**Given material**
========================================
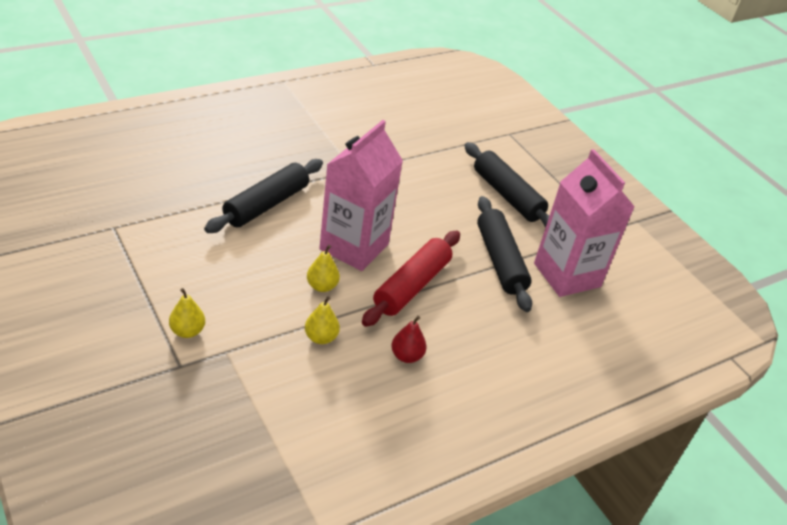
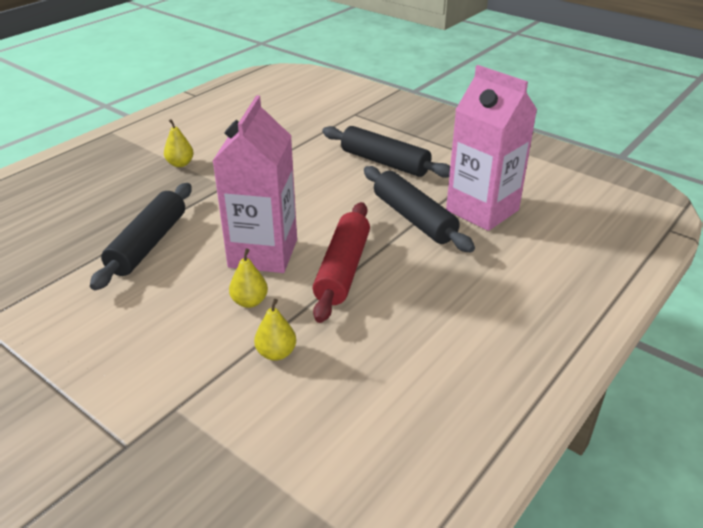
camera: 15 degrees left, 5 degrees down
(187, 331) = (117, 403): yellow pear -> yellow pear (180, 164)
(406, 356) = (378, 338): red pear -> none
========================================
Look through the material above for "pear" and copy the lines that have it.

**Result of this exercise**
(187, 331) = (117, 403): yellow pear -> yellow pear (180, 164)
(406, 356) = (378, 338): red pear -> none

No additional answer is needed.